Retype the records in full, and please keep the pictures out of the copy.

*** Supplied records Section Begins ***

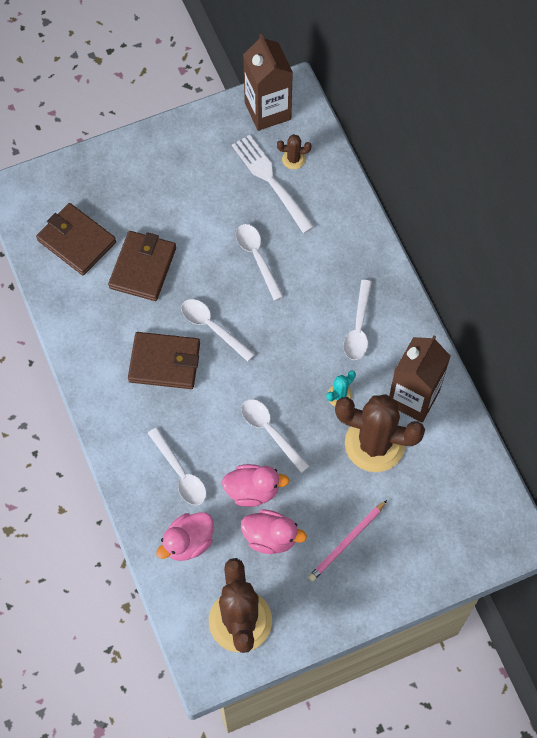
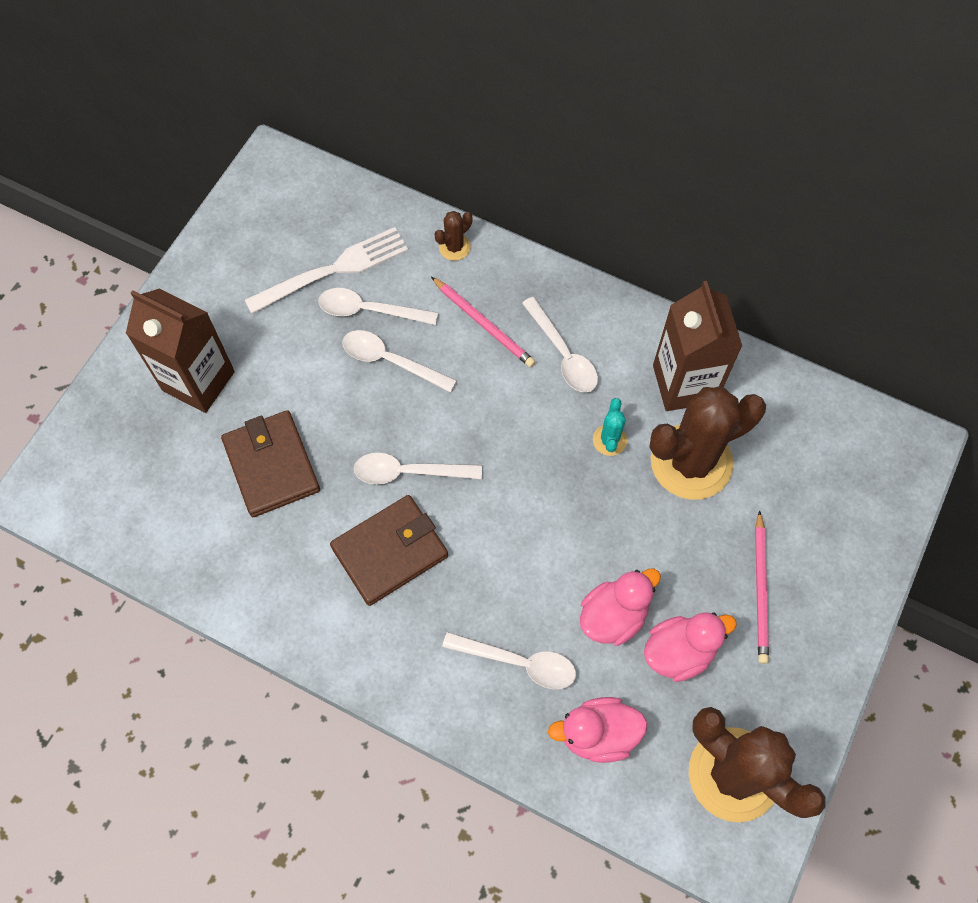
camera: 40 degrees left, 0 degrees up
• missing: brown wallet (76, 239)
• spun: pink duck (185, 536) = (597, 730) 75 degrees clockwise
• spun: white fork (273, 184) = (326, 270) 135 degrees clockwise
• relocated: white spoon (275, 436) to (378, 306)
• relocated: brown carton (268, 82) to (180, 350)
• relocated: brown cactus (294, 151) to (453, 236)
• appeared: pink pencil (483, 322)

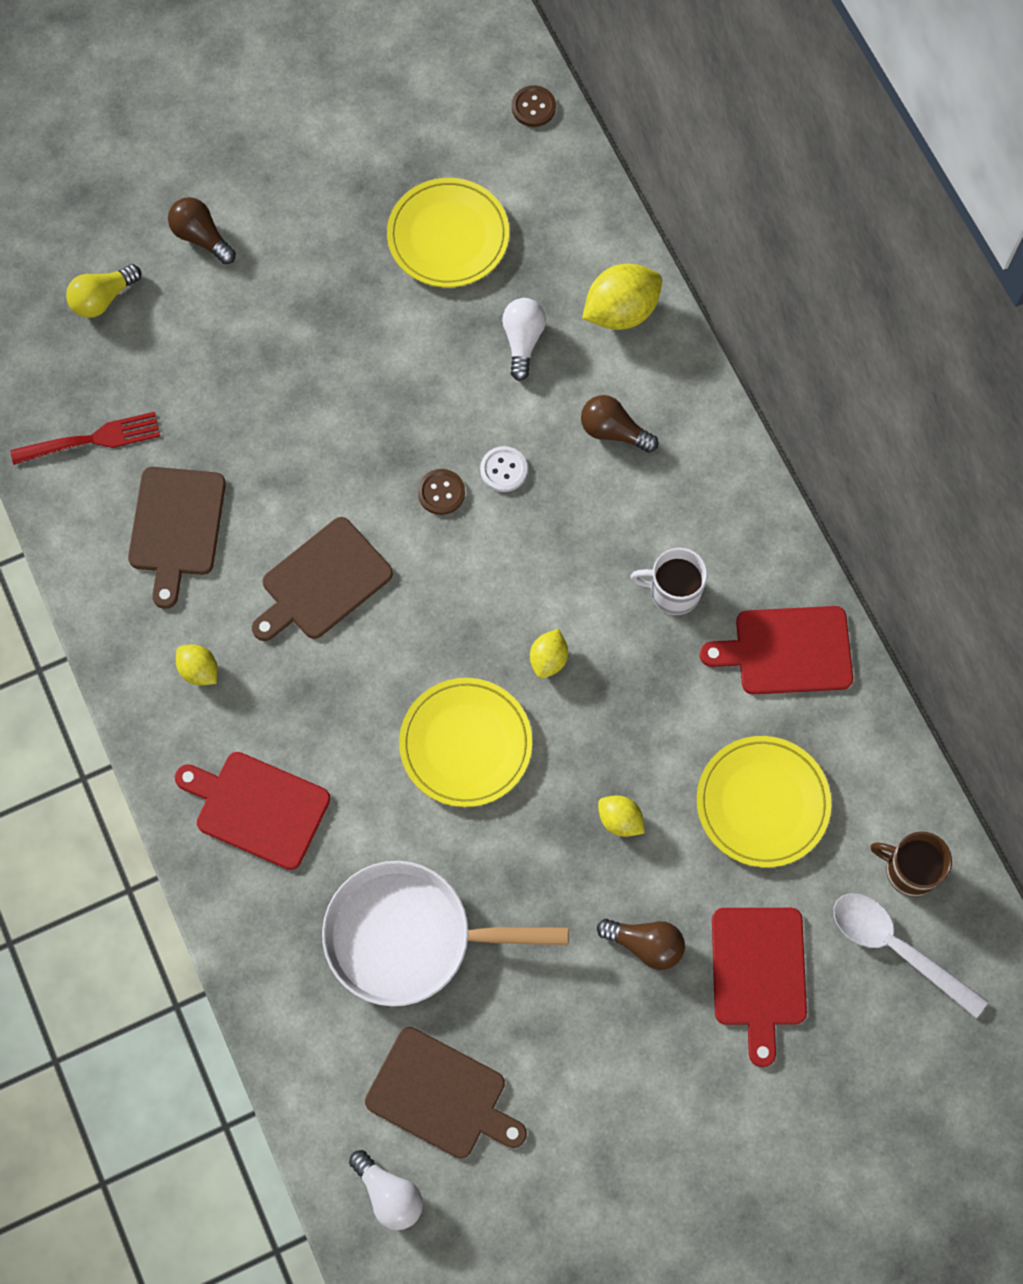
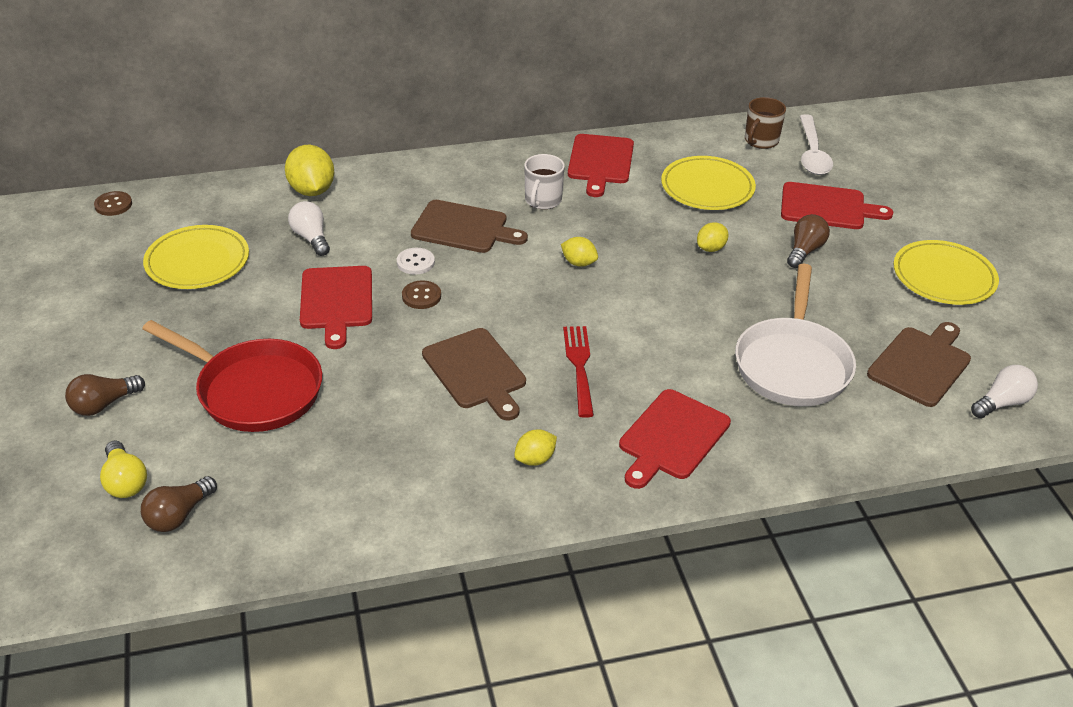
camera: 80 degrees left, 30 degrees down
• relocated: red fork (85, 438) to (578, 372)
• relocated: brown cutting board (177, 538) to (469, 226)
• relocated: yellow plate (465, 742) to (946, 272)
• spun: white light bulb (524, 339) = (309, 228) 45 degrees clockwise
• relocated: brown light bulb (620, 424) to (179, 504)
• spun: white spoon (911, 956) = (816, 144) 45 degrees counterclockwise
• appeared: red pan (232, 376)
• appeared: red cutting board (336, 307)

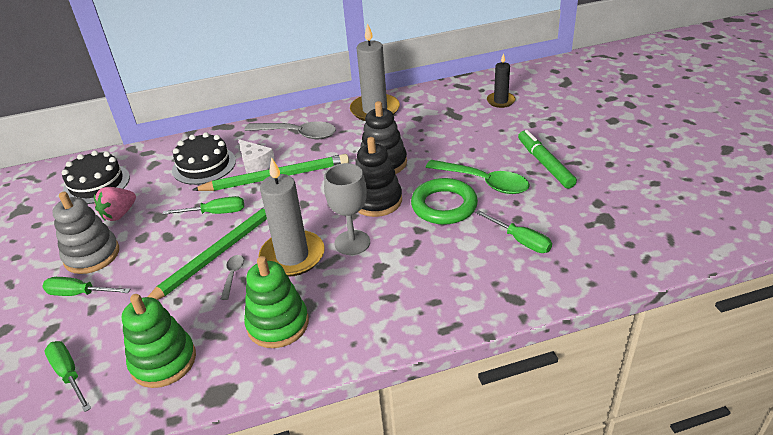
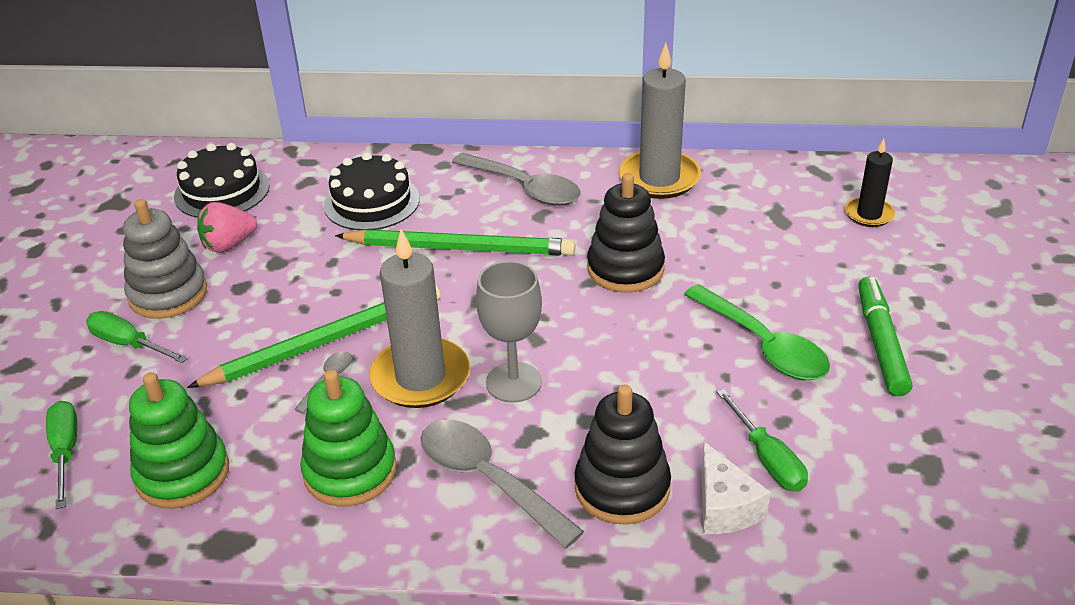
camera: 20 degrees right, 0 degrees up
• missing: green screwdriver (203, 205)
• relocated: white cheese (257, 156) to (736, 488)
• relocated: black stacking toy (378, 177) to (623, 455)
• missing: green ring (444, 201)
• appeared: grey spoon (502, 484)

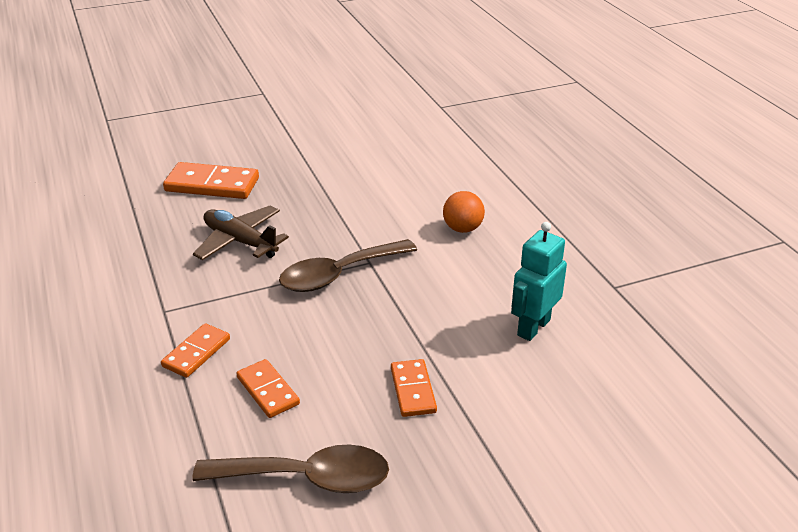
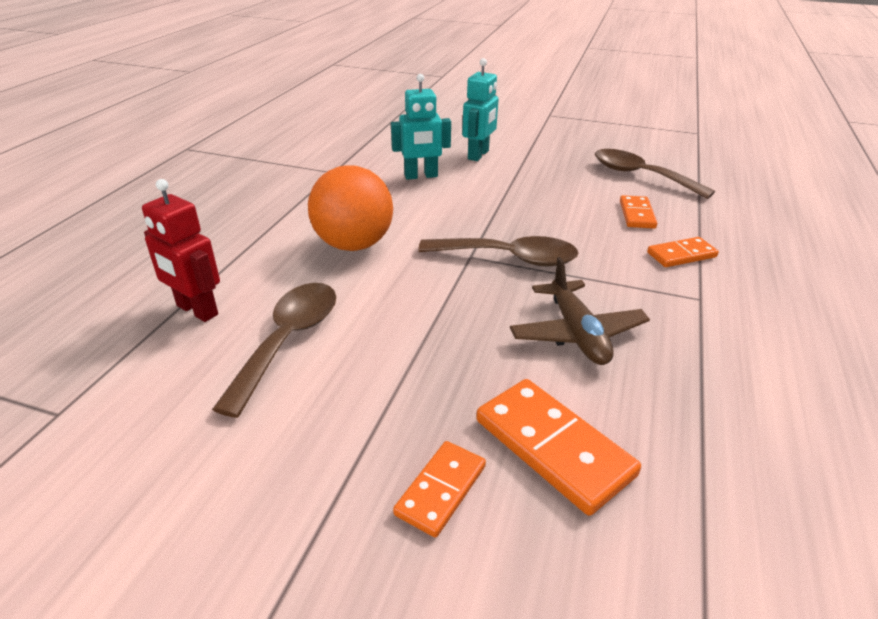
camera: 140 degrees left, 0 degrees up
• relocated: orange domino (414, 388) to (439, 489)
• size: orange ball (464, 212) = (350, 208) x1.80
• appeared: red robot (181, 250)
• appeared: brown spoon (274, 350)
• appeared: turquoise robot (480, 109)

*** Supplied records Section Ends ***

Output of the task |
camera: 40 degrees left, 0 degrees up
• missing: brown wallet (76, 239)
• spun: pink duck (185, 536) = (597, 730) 75 degrees clockwise
• spun: white fork (273, 184) = (326, 270) 135 degrees clockwise
• relocated: white spoon (275, 436) to (378, 306)
• relocated: brown carton (268, 82) to (180, 350)
• relocated: brown cactus (294, 151) to (453, 236)
• appeared: pink pencil (483, 322)

camera: 80 degrees left, 30 degrees down
• relocated: red fork (85, 438) to (578, 372)
• relocated: brown cutting board (177, 538) to (469, 226)
• relocated: yellow plate (465, 742) to (946, 272)
• spun: white light bulb (524, 339) = (309, 228) 45 degrees clockwise
• relocated: brown light bulb (620, 424) to (179, 504)
• spun: white spoon (911, 956) = (816, 144) 45 degrees counterclockwise
• appeared: red pan (232, 376)
• appeared: red cutting board (336, 307)

camera: 20 degrees right, 0 degrees up
• missing: green screwdriver (203, 205)
• relocated: white cheese (257, 156) to (736, 488)
• relocated: black stacking toy (378, 177) to (623, 455)
• missing: green ring (444, 201)
• appeared: grey spoon (502, 484)

camera: 140 degrees left, 0 degrees up
• relocated: orange domino (414, 388) to (439, 489)
• size: orange ball (464, 212) = (350, 208) x1.80
• appeared: red robot (181, 250)
• appeared: brown spoon (274, 350)
• appeared: turquoise robot (480, 109)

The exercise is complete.